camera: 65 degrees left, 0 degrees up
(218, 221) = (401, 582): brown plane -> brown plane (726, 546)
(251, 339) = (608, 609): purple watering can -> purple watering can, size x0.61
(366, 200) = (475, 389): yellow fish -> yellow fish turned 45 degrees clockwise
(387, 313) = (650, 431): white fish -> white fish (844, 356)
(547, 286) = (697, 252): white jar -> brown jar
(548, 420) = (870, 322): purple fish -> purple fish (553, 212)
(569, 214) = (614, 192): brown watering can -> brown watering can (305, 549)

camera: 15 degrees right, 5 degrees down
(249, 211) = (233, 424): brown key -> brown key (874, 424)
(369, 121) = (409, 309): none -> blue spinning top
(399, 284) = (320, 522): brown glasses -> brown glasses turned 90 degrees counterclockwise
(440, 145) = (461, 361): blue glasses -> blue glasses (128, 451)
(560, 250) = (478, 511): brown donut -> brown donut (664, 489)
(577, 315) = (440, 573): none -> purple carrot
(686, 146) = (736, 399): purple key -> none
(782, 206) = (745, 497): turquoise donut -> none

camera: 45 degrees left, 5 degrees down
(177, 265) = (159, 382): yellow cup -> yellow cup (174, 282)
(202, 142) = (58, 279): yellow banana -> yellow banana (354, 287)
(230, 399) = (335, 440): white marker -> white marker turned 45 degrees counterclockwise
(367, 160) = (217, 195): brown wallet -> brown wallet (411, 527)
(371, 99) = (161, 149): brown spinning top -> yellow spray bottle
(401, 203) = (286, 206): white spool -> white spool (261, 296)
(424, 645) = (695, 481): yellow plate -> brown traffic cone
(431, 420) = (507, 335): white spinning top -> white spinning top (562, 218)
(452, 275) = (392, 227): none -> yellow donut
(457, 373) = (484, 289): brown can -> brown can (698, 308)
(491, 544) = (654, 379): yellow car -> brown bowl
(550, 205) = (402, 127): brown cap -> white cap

=======

• **Exercise directions**
All lines above between those holding "(369, 121) = (409, 309): none" and "(577, 315) = (440, 573): none", inclusive, must be set down unchanged, and no other line may be included.

• **Result**
(369, 121) = (409, 309): none -> blue spinning top
(399, 284) = (320, 522): brown glasses -> brown glasses turned 90 degrees counterclockwise
(440, 145) = (461, 361): blue glasses -> blue glasses (128, 451)
(560, 250) = (478, 511): brown donut -> brown donut (664, 489)
(577, 315) = (440, 573): none -> purple carrot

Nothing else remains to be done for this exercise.